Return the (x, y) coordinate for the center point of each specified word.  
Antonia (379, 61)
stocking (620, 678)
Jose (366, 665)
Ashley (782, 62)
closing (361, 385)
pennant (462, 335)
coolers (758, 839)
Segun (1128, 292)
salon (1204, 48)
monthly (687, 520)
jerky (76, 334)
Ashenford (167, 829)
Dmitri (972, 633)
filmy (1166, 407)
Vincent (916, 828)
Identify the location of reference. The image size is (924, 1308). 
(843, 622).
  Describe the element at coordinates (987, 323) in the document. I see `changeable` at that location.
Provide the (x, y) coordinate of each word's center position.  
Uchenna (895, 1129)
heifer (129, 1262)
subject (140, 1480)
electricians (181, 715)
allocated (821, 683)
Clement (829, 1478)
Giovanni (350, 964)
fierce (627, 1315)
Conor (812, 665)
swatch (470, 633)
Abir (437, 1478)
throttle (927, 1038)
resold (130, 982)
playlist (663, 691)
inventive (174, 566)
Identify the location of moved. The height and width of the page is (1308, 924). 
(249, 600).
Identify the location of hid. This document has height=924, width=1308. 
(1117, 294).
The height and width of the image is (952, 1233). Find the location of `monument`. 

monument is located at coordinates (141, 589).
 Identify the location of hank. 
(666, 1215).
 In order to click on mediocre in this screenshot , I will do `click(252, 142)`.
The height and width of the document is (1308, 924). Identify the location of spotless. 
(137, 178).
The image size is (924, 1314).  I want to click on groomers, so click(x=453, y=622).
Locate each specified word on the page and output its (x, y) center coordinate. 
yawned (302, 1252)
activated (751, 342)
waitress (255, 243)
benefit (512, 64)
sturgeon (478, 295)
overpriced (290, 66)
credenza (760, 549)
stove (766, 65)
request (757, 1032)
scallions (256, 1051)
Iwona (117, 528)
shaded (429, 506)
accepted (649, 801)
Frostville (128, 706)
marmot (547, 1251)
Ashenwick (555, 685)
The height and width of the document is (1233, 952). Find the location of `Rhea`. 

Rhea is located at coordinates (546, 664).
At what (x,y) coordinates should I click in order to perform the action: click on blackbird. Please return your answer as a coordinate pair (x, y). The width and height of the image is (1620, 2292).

▶ _REQUIRED WORK_: List each line of the material above that contains the string "coordinates", treating uppercase and lowercase letters as different.

▶ _CORRECT OUTPUT_:
  Describe the element at coordinates (987, 323) in the document. I see `changeable` at that location.
monument is located at coordinates (141, 589).
Rhea is located at coordinates (546, 664).
At what (x,y) coordinates should I click in order to perform the action: click on blackbird. Please return your answer as a coordinate pair (x, y). The width and height of the image is (1620, 2292).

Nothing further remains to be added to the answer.